PROBLEM —
Copy exactly, please, the line that has "orange plate A6:B6" in it along with every line after it to the end of the listing.

##### LISTED RECORDS

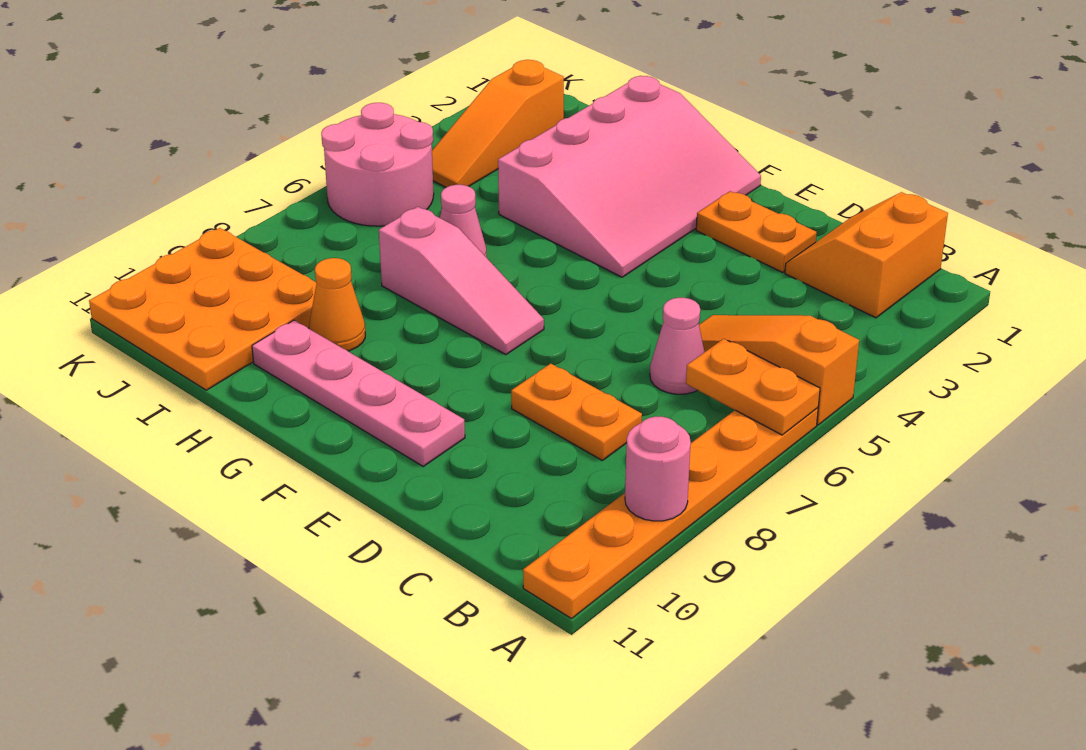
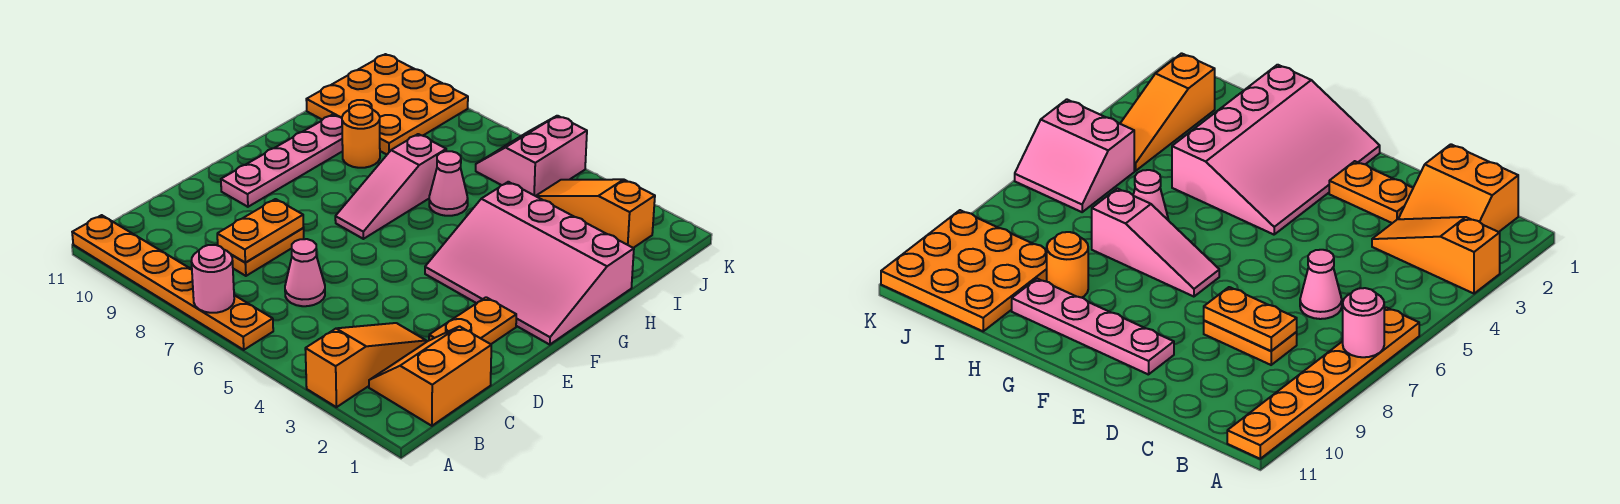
orange slope A5:C5 level 1 top A -> orange slope A3:C3 level 1 top A
orange plate A6:B6 level 2 -> orange plate C8:D8 level 2
pink round brick A9 level 2 -> pink round brick A7 level 2
orange slope B1:C2 level 1 top B -> orange slope B1:C2 level 1 top 1
orange cone H9 level 1 -> orange round brick H9 level 1
pink round brick J5:K6 level 1 -> pink slope J5:K6 level 1 top 5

##########

RESPONSE —
orange plate A6:B6 level 2 -> orange plate C8:D8 level 2
pink round brick A9 level 2 -> pink round brick A7 level 2
orange slope B1:C2 level 1 top B -> orange slope B1:C2 level 1 top 1
orange cone H9 level 1 -> orange round brick H9 level 1
pink round brick J5:K6 level 1 -> pink slope J5:K6 level 1 top 5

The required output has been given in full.